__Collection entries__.
------------------------

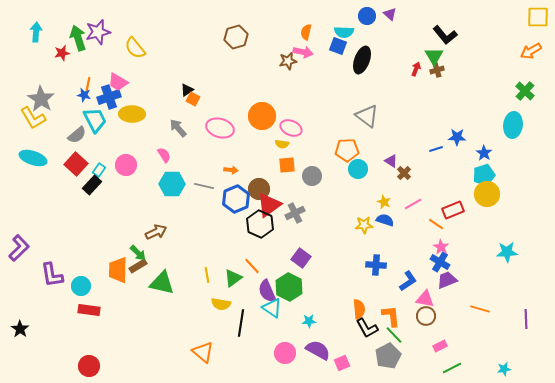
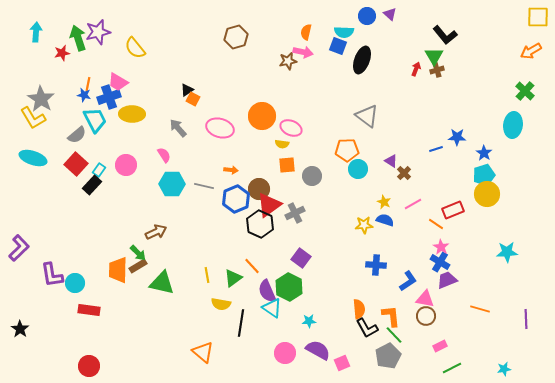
cyan circle at (81, 286): moved 6 px left, 3 px up
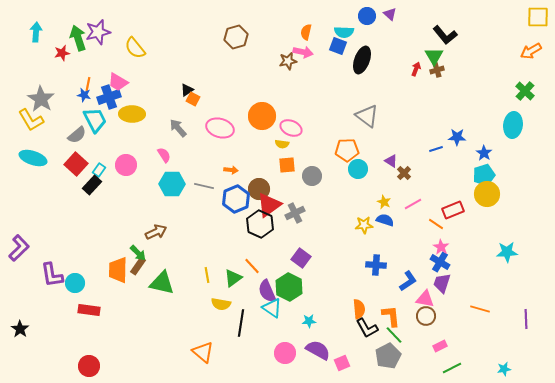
yellow L-shape at (33, 118): moved 2 px left, 2 px down
brown rectangle at (138, 266): rotated 24 degrees counterclockwise
purple trapezoid at (447, 280): moved 5 px left, 3 px down; rotated 50 degrees counterclockwise
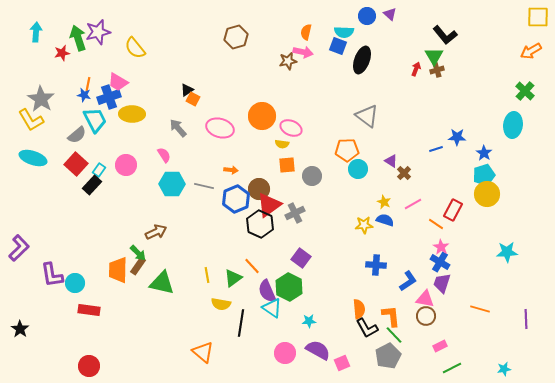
red rectangle at (453, 210): rotated 40 degrees counterclockwise
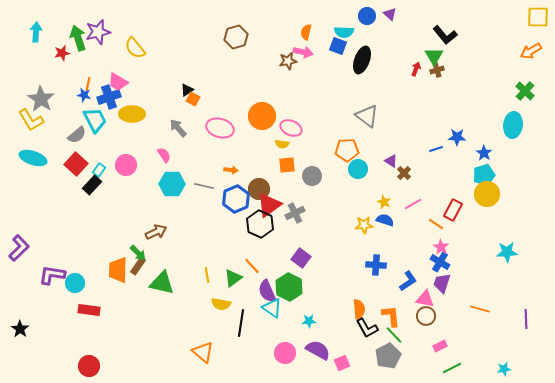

------------------------

Rewrite the records with "counterclockwise" swapped for "anticlockwise" and nothing else altered, leaving out the picture lines.

__Solution to the exercise__.
cyan circle at (81, 286): moved 6 px left, 3 px up
yellow L-shape at (33, 118): moved 2 px left, 2 px down
brown rectangle at (138, 266): rotated 24 degrees anticlockwise
purple trapezoid at (447, 280): moved 5 px left, 3 px down; rotated 50 degrees anticlockwise
red rectangle at (453, 210): rotated 40 degrees anticlockwise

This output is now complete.